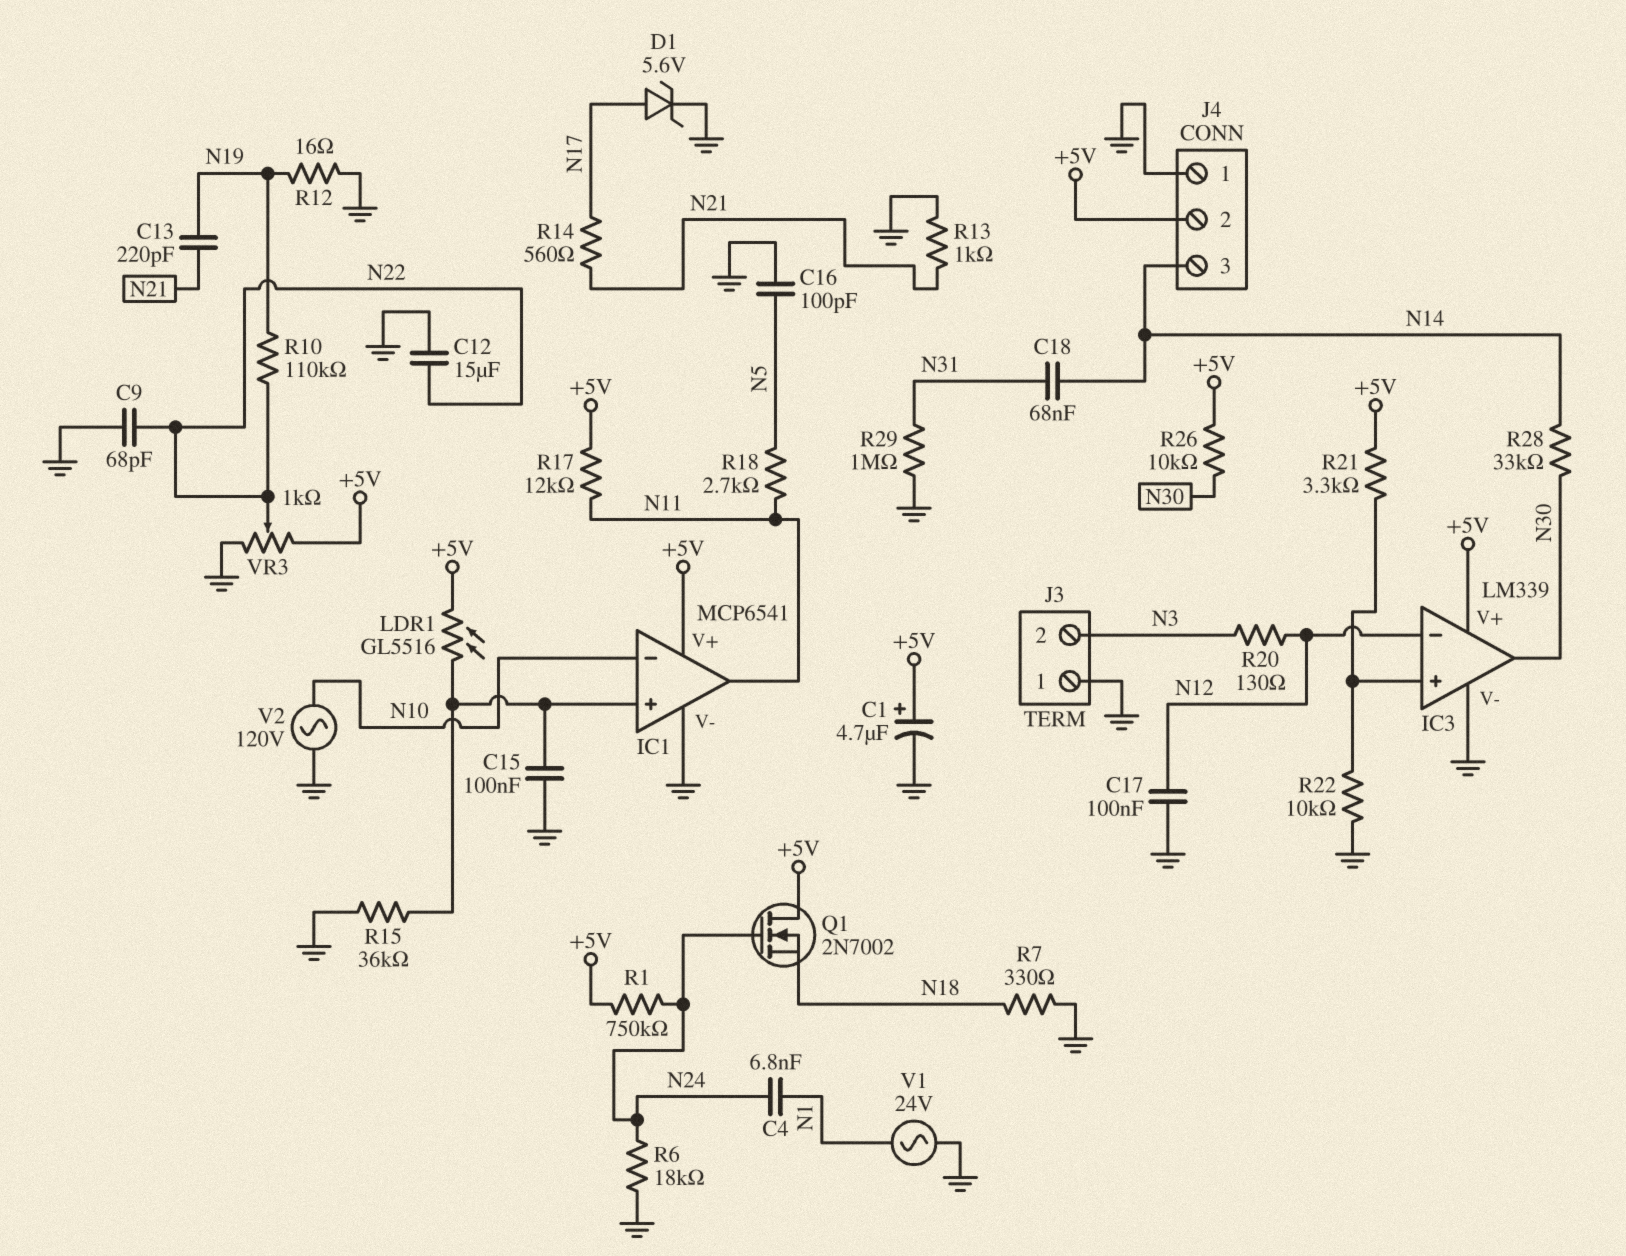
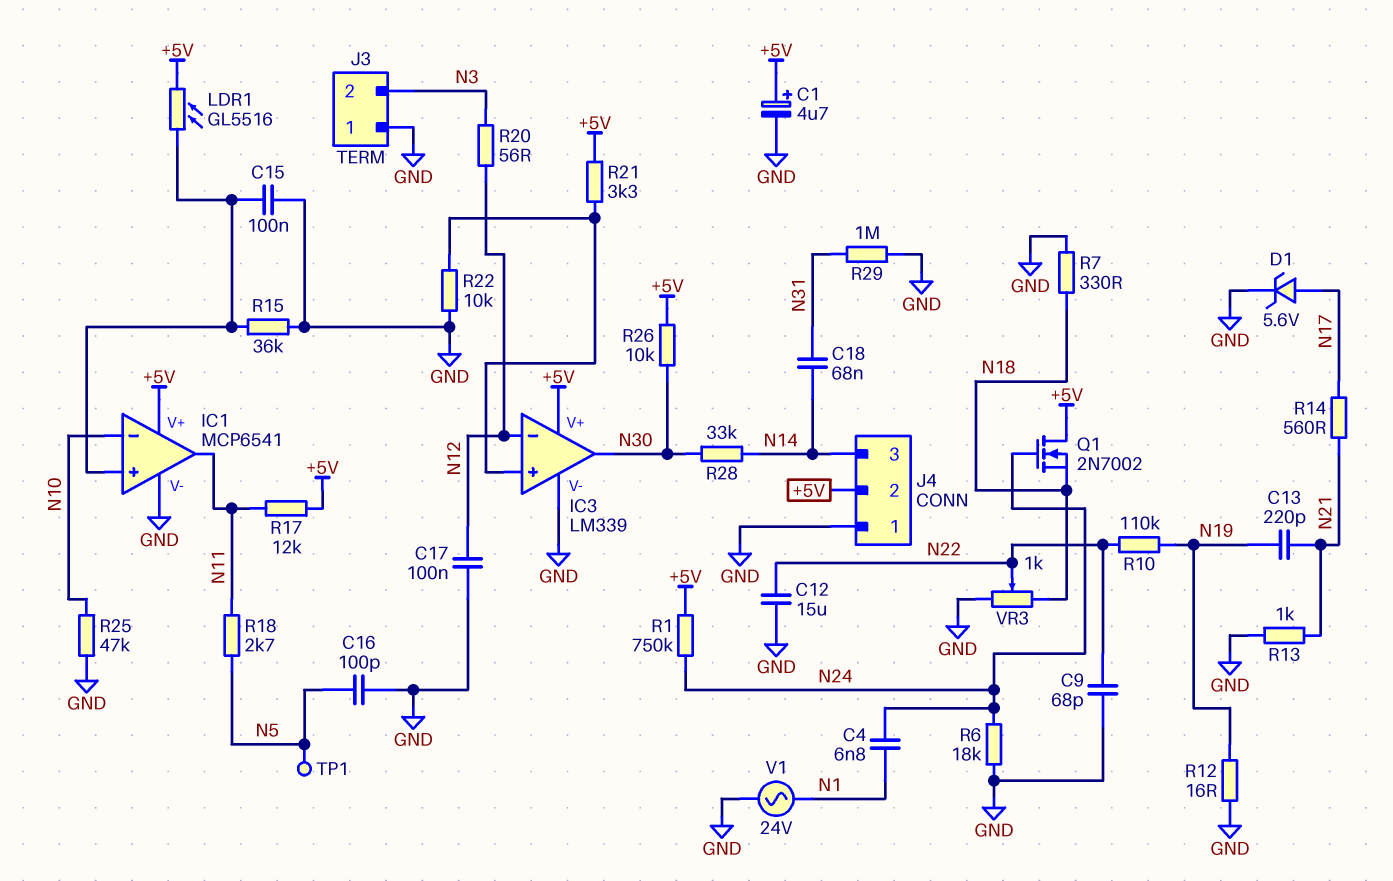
R20: 130 (N3, N12) -> 56 (N3, N12)
R25: none -> 47k (GND, N10)
TP1: none -> test point (N5)
V2: AC 120V (GND, N10) -> none
VR3: 1k (+5V, GND, wiper N22) -> 1k (GND, N18, wiper N22)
==================================================
Each line in the listing above that includes "none" is to be copied.

• _SOLUTION FOR THIS PROBLEM_
R25: none -> 47k (GND, N10)
TP1: none -> test point (N5)
V2: AC 120V (GND, N10) -> none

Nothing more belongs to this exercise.